##### RECORDS

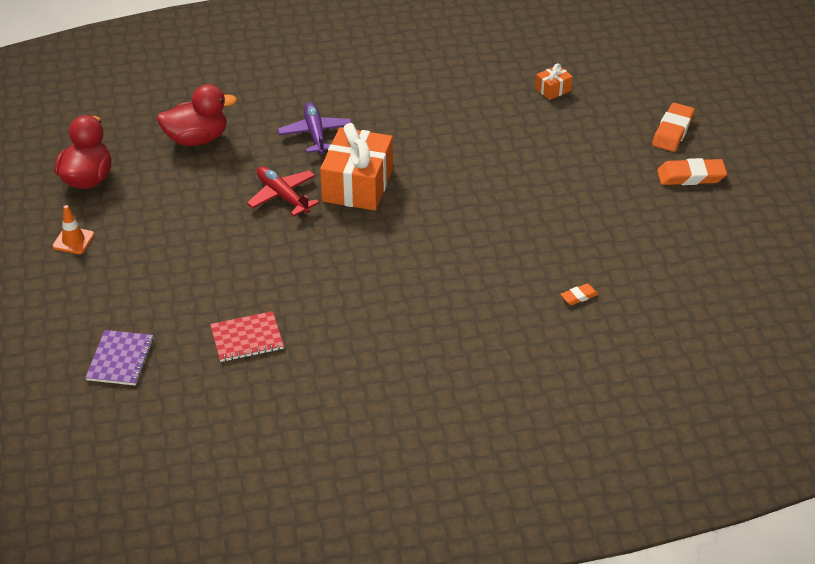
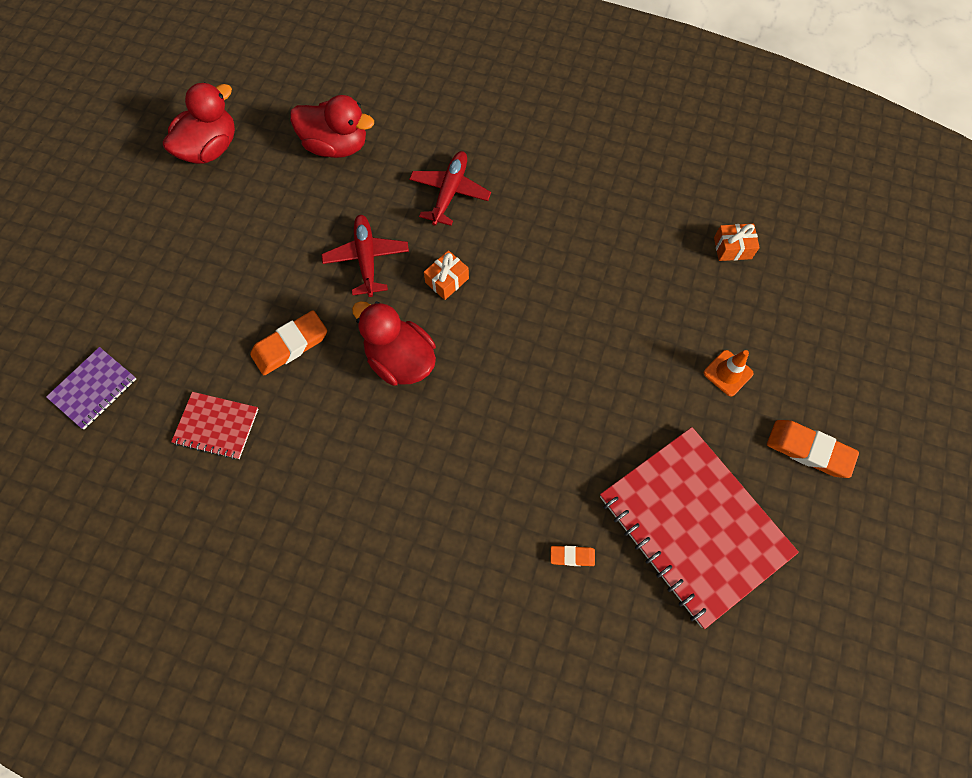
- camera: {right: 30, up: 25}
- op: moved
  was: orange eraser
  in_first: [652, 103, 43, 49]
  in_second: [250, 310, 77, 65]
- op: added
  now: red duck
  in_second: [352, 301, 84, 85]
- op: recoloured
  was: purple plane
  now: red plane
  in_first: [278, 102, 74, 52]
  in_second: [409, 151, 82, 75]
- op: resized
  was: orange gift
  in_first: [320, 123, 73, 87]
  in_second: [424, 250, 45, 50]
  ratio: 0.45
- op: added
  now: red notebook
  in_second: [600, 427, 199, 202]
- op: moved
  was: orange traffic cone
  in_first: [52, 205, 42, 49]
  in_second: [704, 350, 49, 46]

##########

§ **WHAT THE EXERCISE ASKS**
The expected answer is the complete set of entries, copied verbatim, with no pictures.

§ **RESPONSE BOX**
- camera: {right: 30, up: 25}
- op: moved
  was: orange eraser
  in_first: [652, 103, 43, 49]
  in_second: [250, 310, 77, 65]
- op: added
  now: red duck
  in_second: [352, 301, 84, 85]
- op: recoloured
  was: purple plane
  now: red plane
  in_first: [278, 102, 74, 52]
  in_second: [409, 151, 82, 75]
- op: resized
  was: orange gift
  in_first: [320, 123, 73, 87]
  in_second: [424, 250, 45, 50]
  ratio: 0.45
- op: added
  now: red notebook
  in_second: [600, 427, 199, 202]
- op: moved
  was: orange traffic cone
  in_first: [52, 205, 42, 49]
  in_second: [704, 350, 49, 46]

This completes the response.